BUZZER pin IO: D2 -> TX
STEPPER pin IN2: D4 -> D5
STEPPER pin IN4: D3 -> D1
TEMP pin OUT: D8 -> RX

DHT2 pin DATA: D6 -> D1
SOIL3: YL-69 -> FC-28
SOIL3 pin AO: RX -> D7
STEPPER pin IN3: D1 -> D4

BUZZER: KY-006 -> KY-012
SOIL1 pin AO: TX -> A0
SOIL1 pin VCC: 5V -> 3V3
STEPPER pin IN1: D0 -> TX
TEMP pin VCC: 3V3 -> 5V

* * *

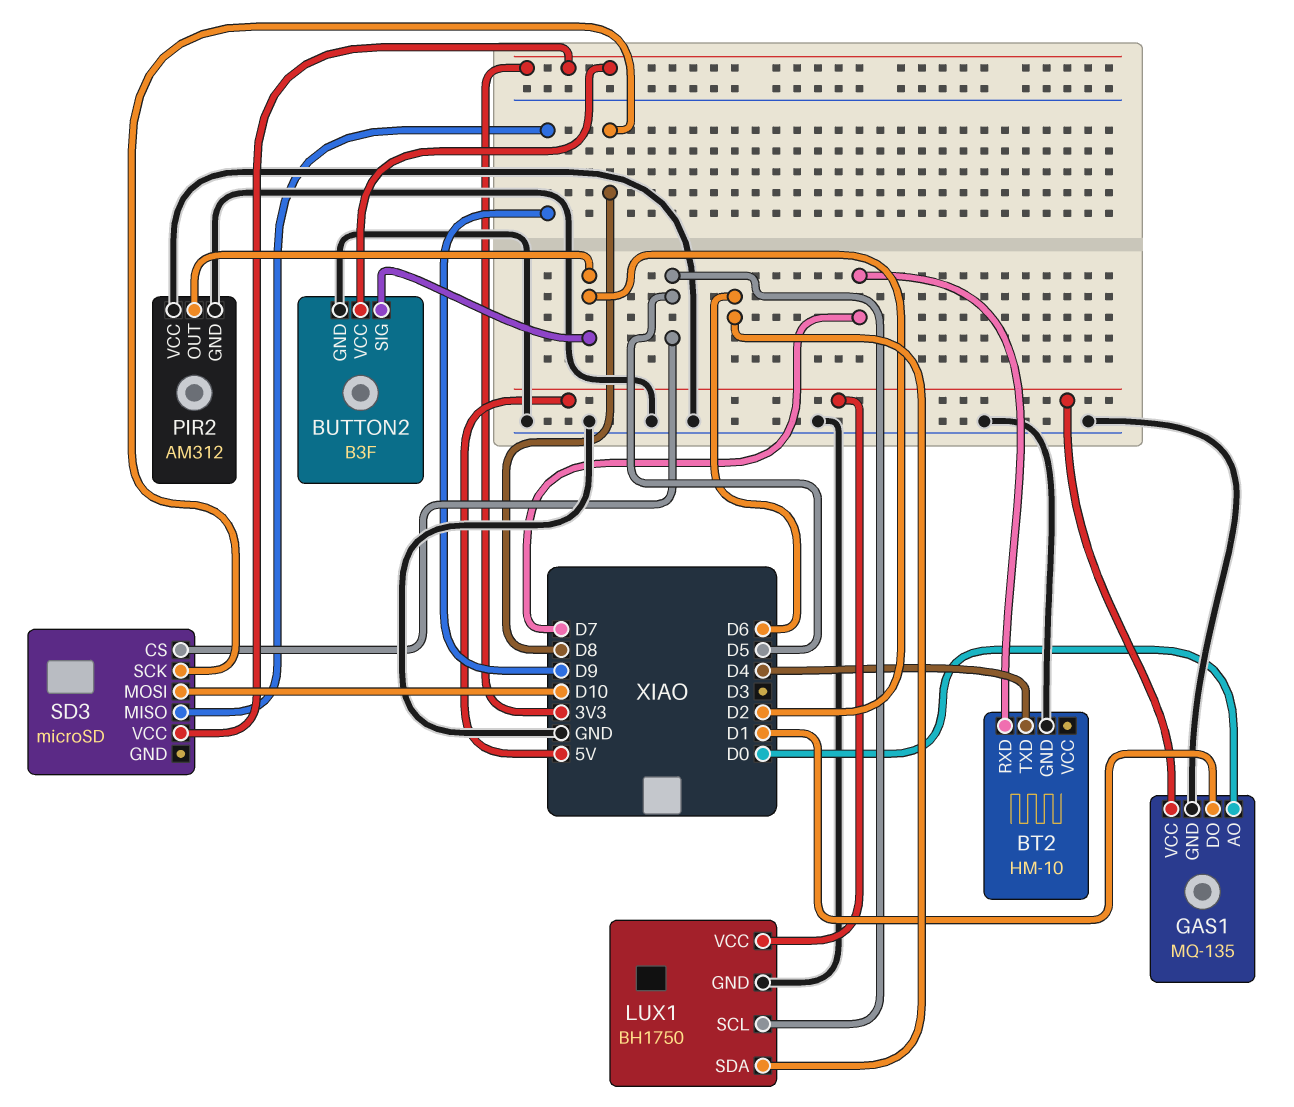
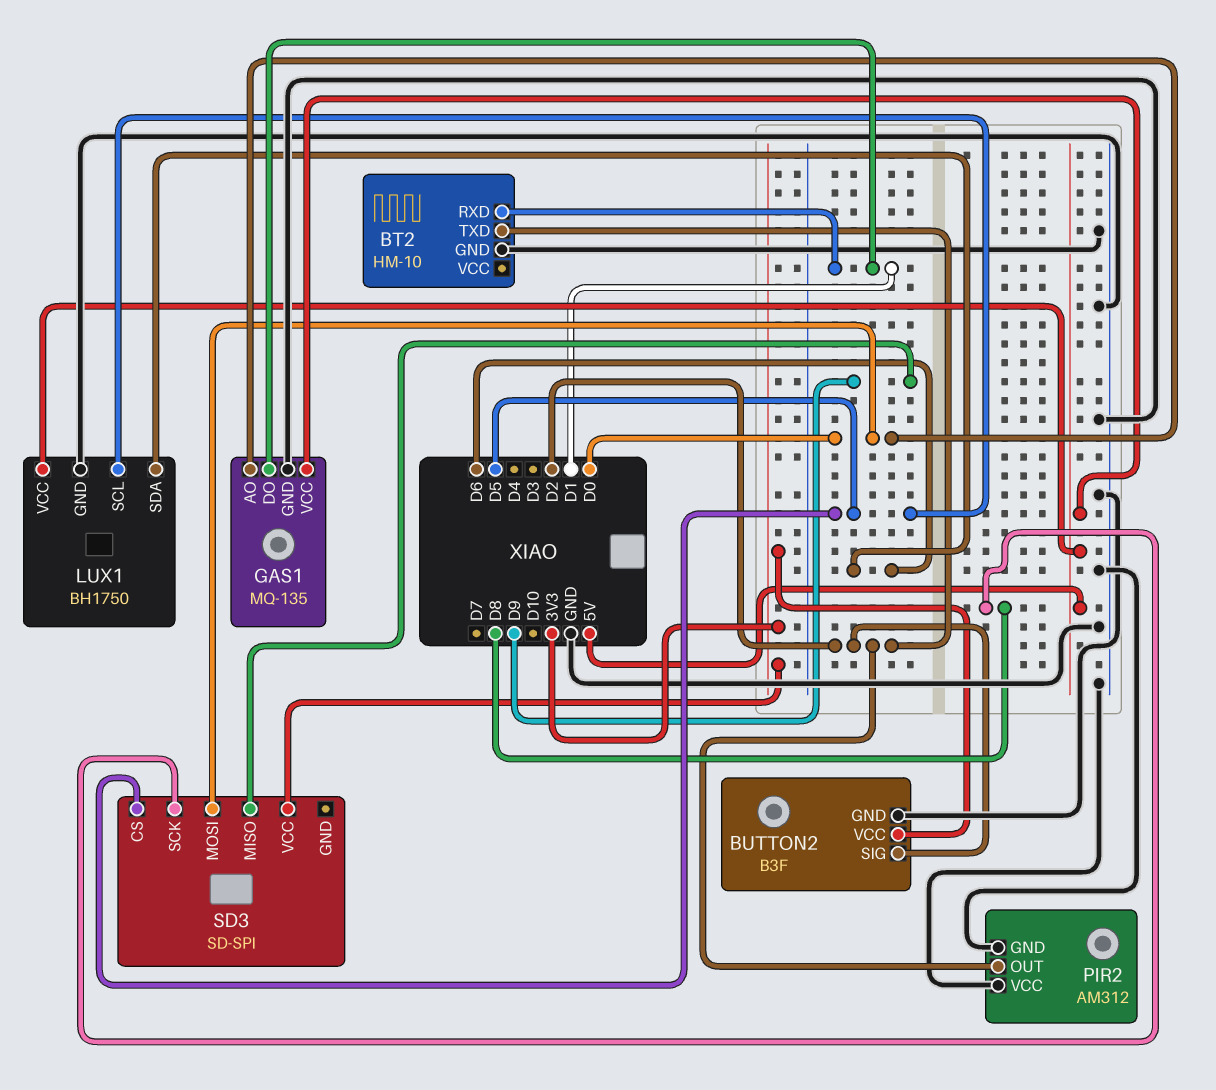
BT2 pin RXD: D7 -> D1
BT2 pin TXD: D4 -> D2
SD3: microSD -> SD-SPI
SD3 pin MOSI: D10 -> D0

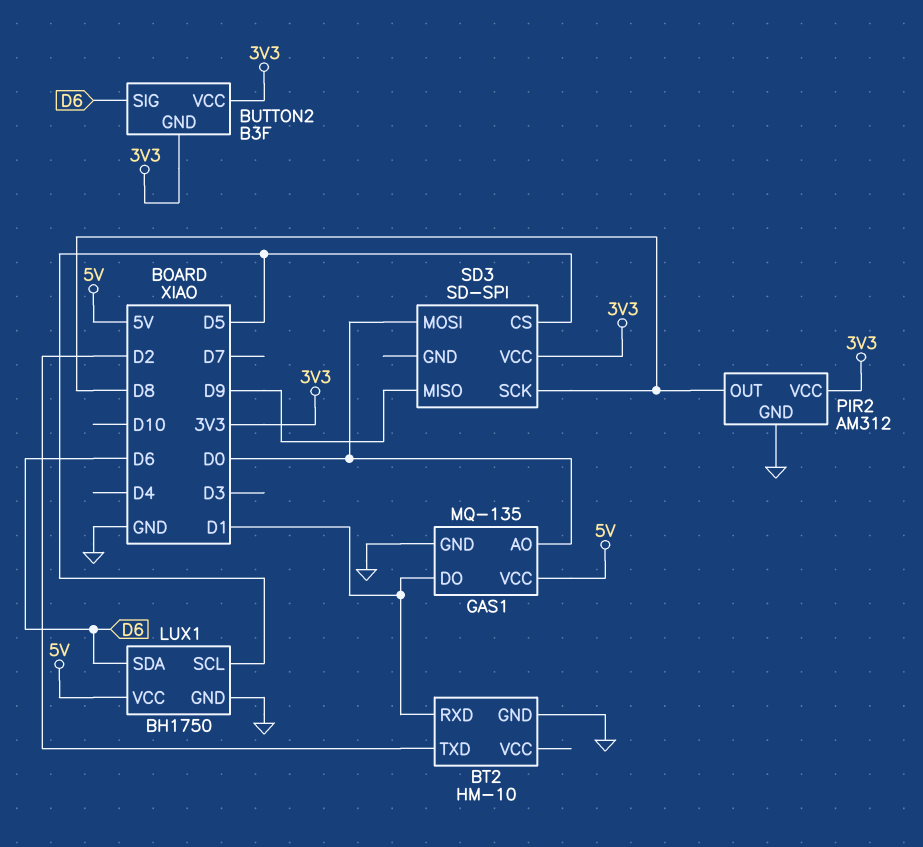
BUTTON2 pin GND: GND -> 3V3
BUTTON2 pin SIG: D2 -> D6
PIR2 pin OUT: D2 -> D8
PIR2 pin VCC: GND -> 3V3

--

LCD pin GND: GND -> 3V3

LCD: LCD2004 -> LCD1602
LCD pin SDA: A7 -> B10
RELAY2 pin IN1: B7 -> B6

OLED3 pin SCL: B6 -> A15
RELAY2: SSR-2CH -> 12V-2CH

Task brief:
What are the lines above, starting at the one with "SOIL3: YL-69 -> FC-28" and ending at the one with "TEMP pin VCC: 3V3 -> 5V"? Give them again exactly, and only them.

Expected answer:
SOIL3: YL-69 -> FC-28
SOIL3 pin AO: RX -> D7
STEPPER pin IN3: D1 -> D4

BUZZER: KY-006 -> KY-012
SOIL1 pin AO: TX -> A0
SOIL1 pin VCC: 5V -> 3V3
STEPPER pin IN1: D0 -> TX
TEMP pin VCC: 3V3 -> 5V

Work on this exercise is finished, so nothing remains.